**Exercise objective:** Output the entries below so that they read exactly as they do now.

□ □ □

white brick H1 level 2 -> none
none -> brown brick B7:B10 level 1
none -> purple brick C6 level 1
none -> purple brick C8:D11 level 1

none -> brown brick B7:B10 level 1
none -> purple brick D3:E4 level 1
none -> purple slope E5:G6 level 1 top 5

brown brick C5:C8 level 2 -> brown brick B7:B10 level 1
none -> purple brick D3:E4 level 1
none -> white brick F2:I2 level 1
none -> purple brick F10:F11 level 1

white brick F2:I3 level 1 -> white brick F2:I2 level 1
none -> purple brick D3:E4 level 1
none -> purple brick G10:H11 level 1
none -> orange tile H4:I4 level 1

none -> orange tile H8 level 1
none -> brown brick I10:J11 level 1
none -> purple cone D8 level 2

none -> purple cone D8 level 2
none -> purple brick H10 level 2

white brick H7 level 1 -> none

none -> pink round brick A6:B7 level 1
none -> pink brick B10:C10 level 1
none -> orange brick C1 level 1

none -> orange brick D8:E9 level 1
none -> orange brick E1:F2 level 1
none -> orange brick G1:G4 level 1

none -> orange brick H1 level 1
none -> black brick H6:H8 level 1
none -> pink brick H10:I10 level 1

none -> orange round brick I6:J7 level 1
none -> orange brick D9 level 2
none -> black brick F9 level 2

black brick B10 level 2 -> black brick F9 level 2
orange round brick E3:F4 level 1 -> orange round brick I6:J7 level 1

□ □ □

**Response to the task:**
white brick H1 level 2 -> none
none -> brown brick B7:B10 level 1
none -> purple brick C6 level 1
none -> purple brick C8:D11 level 1

none -> brown brick B7:B10 level 1
none -> purple brick D3:E4 level 1
none -> purple slope E5:G6 level 1 top 5

brown brick C5:C8 level 2 -> brown brick B7:B10 level 1
none -> purple brick D3:E4 level 1
none -> white brick F2:I2 level 1
none -> purple brick F10:F11 level 1

white brick F2:I3 level 1 -> white brick F2:I2 level 1
none -> purple brick D3:E4 level 1
none -> purple brick G10:H11 level 1
none -> orange tile H4:I4 level 1

none -> orange tile H8 level 1
none -> brown brick I10:J11 level 1
none -> purple cone D8 level 2

none -> purple cone D8 level 2
none -> purple brick H10 level 2

white brick H7 level 1 -> none

none -> pink round brick A6:B7 level 1
none -> pink brick B10:C10 level 1
none -> orange brick C1 level 1

none -> orange brick D8:E9 level 1
none -> orange brick E1:F2 level 1
none -> orange brick G1:G4 level 1

none -> orange brick H1 level 1
none -> black brick H6:H8 level 1
none -> pink brick H10:I10 level 1

none -> orange round brick I6:J7 level 1
none -> orange brick D9 level 2
none -> black brick F9 level 2

black brick B10 level 2 -> black brick F9 level 2
orange round brick E3:F4 level 1 -> orange round brick I6:J7 level 1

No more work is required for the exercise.